◆ Directions for this task: Count the lines below that contain the string "shortInstrumentName", and reply with only that number.

◆ Given data:
***

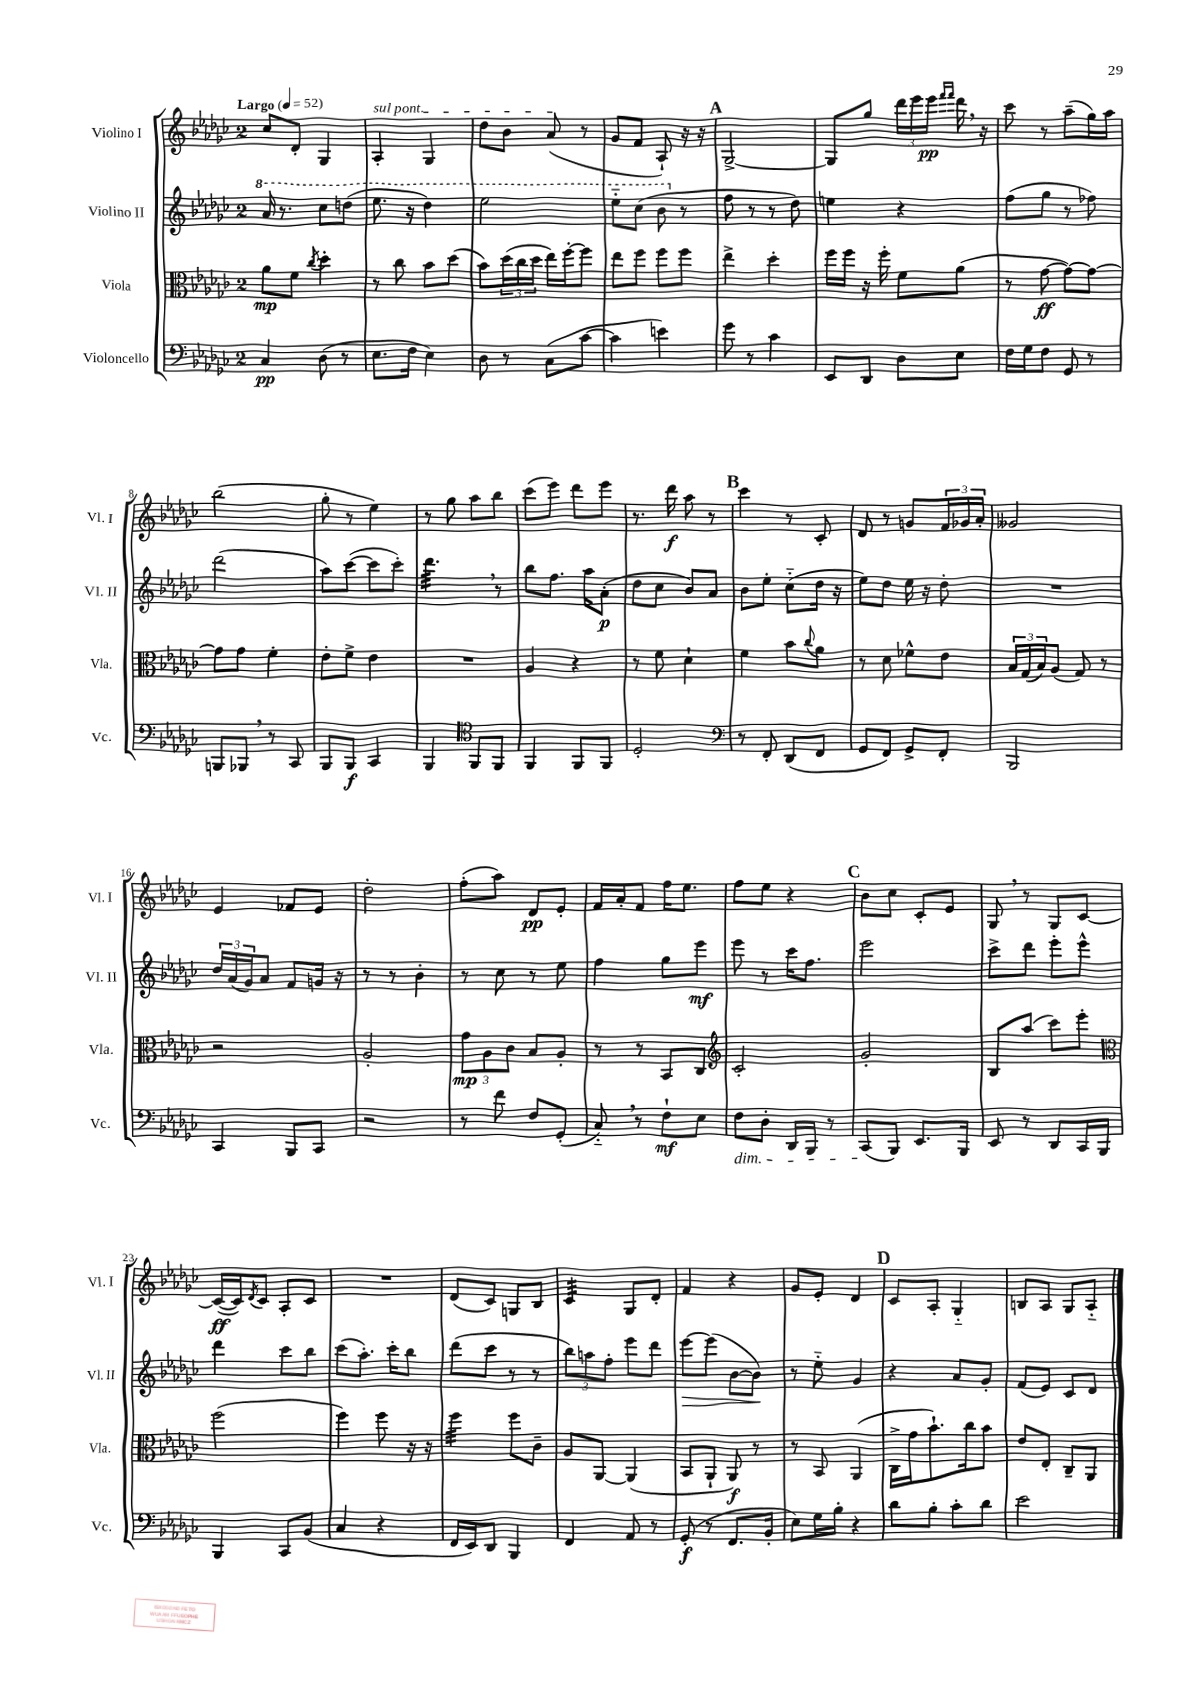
<<
\new StaffGroup <<
\new Staff = "s0" \with { instrumentName = "Violino I" shortInstrumentName = "Vl. I" } {
    \clef treble \key ges \major \once \override Staff.TimeSignature.style = #'single-digit \time 2/4 \tempo "Largo" 4 = 52
    ces''8 des'8-. ges4 |
    \once \override TextSpanner.bound-details.left.text = \markup { \italic "sul pont." } aes4-.\startTextSpan ges4 |
    des''8 bes'8 aes'8\stopTextSpan( r8 |
    ges'8 f'8 aes8-!) r16 r16 |
    \mark \markup { \bold "A" } ges2~-> |
    ges8 ges''8 \tuplet 3/2 { des'''16 ees'''16 ees'''16\pp } \grace { f'''16 f'''16 } des'''16 \breathe r16 |
    ces'''8 r8 aes''8--( ges''16) aes''16 |
    bes''2( |
    ges''8-. r8 ees''4) |
    r8 ges''8 aes''8 bes''8 |
    ces'''8( ees'''8) des'''8 ees'''8 |
    r8. des'''16\f aes''8 r8 |
    \mark \markup { \bold "B" } ces'''4 r8 ces'8-. |
    des'8 r8 g'8 \tuplet 3/2 { f'16 ges'16 aes'16-. } |
    geses'2 |
    ees'4 fes'8 ees'8 |
    des''2-. |
    f''8-.( aes''8) des'8\pp ees'8-. |
    f'16 aes'16-. f'8 f''16 ees''8. |
    f''8 ees''8 r4 |
    \mark \markup { \bold "C" } bes'8 ces''8 ces'8-. ees'8 |
    ges8 \breathe r8 ges8 ces'8~ |
    ces'16~\ff( ces'16) \acciaccatura { des'8 } ces'8 aes8-. ces'8 |
    R2 |
    des'8( ces'8) g8 bes8 |
    ces'4:32 ges8 des'8-. |
    f'4 r4 |
    ges'8 ees'8-. des'4 |
    \mark \markup { \bold "D" } ces'8 aes8-. ges4-_ |
    b8 aes8 ges8 aes8-_ \bar "|." |
}
\new Staff = "s1" \with { instrumentName = "Violino II" shortInstrumentName = "Vl. II" } {
    \clef treble \key ges \major \once \override Staff.TimeSignature.style = #'single-digit \time 2/4
    \ottava #1 aes''16 r8. ces'''8 d'''8( |
    ees'''8. r16 des'''4) |
    ees'''2 |
    ees'''8-_ ces'''8( bes''8 \ottava #0 r8 |
    \mark \markup { \bold "A" } f''8 r8 r8 des''8) |
    e''4 r4 |
    f''8( ges''8 r8 fes''8) |
    des'''2( |
    aes''8) ces'''8~( ces'''8 ces'''8-.) |
    des'''4.:32 \breathe r8 |
    bes''8 f''8. aes''16 aes'8-.\p( |
    des''8 ces''8 bes'8) aes'8 |
    \mark \markup { \bold "B" } bes'8 ees''8-. ces''8-_( des''16 r16 |
    ees''8) des''8 ees''16 r16 des''8-. |
    R2 |
    \tuplet 3/2 { des''16 aes'16( ges'16) } aes'8 f'8 g'16 r16 |
    r8 r8 bes'4-. |
    r8 ces''8 r8 ees''8 |
    f''4 ges''8 ees'''8\mf |
    ees'''8 r8 ces'''16 f''8. |
    \mark \markup { \bold "C" } ees'''2 |
    ces'''8-> des'''8 ees'''8-. ees'''8-^ |
    des'''4 ces'''8 bes''8 |
    ces'''8( aes''8.-.) ces'''16-. bes''8 |
    des'''8( ces'''8 r8 r8 |
    \tuplet 3/2 { bes''8) a''8 f''8-. } ees'''8 des'''8 |
    ees'''8~\> ees'''8( bes'8~ bes'8\!) |
    r8 ees''8-_ ges'4 |
    \mark \markup { \bold "D" } r4 aes'8 ges'8-. |
    f'8( ees'8) ces'8 des'8 \bar "|." |
}
\new Staff = "s2" \with { instrumentName = "Viola" shortInstrumentName = "Vla." } {
    \clef alto \key ges \major \once \override Staff.TimeSignature.style = #'single-digit \time 2/4
    aes'8\mp f'8 \acciaccatura { ces''8 } des''4-. |
    r8 ces''8 bes'8 des''8( |
    bes'8) \tuplet 3/2 { des''16( ces''16 des''16 } ees''16) f''16~-. f''8 |
    ees''8 f''8 f''8 f''8 |
    \mark \markup { \bold "A" } ees''4-> des''4-. |
    f''16 f''16 r16 f''16-. f'8 aes'8( |
    r8 ges'8~\ff ges'8~) ges'8~ |
    ges'8 ges'8 f'4-. |
    ees'8-. f'8-> ees'4 |
    R2 |
    aes4 r4 |
    r8 f'8 des'4-! |
    \mark \markup { \bold "B" } f'4 bes'8 \appoggiatura { ces''8 } aes'8 |
    r8 des'8 fes'8-^ ees'8 |
    \tuplet 3/2 { bes16 ges16( bes16) } aes8( ges8) r8 |
    r2 |
    aes2-. |
    \tuplet 3/2 { ges'8\mp aes8 ces'8 } bes8 aes8-. |
    r8 r8 bes,8 ces8 |
    \clef treble ces'2-. |
    \mark \markup { \bold "C" } ges'2-. |
    bes8 aes''8( ces'''8) ees'''8-. |
    \clef alto f''2( |
    f''4) f''8 r16 r16 |
    f''4:32 f''8 ces'8-- |
    aes8 aes,8~ aes,4( |
    bes,8 aes,8-! aes,8\f) r8 |
    r8 bes,8 aes,4( |
    \mark \markup { \bold "D" } ces16-> ges'16 bes'8.-!) ces''16 bes'8 |
    ees'8 ees8-. ces8-- aes,8 \bar "|." |
}
\new Staff = "s3" \with { instrumentName = "Violoncello" shortInstrumentName = "Vc." } {
    \clef bass \key ges \major \once \override Staff.TimeSignature.style = #'single-digit \time 2/4
    ces4\pp des8( r8 |
    ees8. f16 ees4) |
    des8 r8 ces8( ces'8~ |
    ces'4 e'4) |
    \mark \markup { \bold "A" } ges'8 r8 ces'4 |
    ees,8 des,8 des8 ees8 |
    f16 ges16 f8 ges,8 r8 |
    b,,8 bes,,8 \breathe r8 ces,8 |
    bes,,8 bes,,8\f ces,4 |
    bes,,4 \clef tenor f,8 f,8 |
    f,4 f,8 f,8 |
    des2-. |
    \mark \markup { \bold "B" } \clef bass r8 f,8-. des,8( f,8 |
    ges,8 f,8) ges,8-> f,8-. |
    bes,,2 |
    ces,4 bes,,8 ces,8 |
    r2 |
    r8 f'8 f8 ges,8-.( |
    ces8-_) \breathe r8 f8-!\mf ees8 |
    f8\dim des8-. des,16 bes,,16 r8 |
    \mark \markup { \bold "C" } ces,8\!( bes,,8) ees,8. bes,,16 |
    ees,8 r8 des,8 ces,16 bes,,16 |
    bes,,4 ces,8 bes,8( |
    ces4 r4 |
    f,16 ees,16) des,8 bes,,4 |
    f,4 aes,8 r8 |
    ges,8-.\f( r8 f,8. bes,16-. |
    ees8) ges16 bes16-. r4 |
    \mark \markup { \bold "D" } des'8 bes8-. ces'8-. des'8 |
    ees'2 \bar "|." |
}
>>
>>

***

◆ Full answer: 4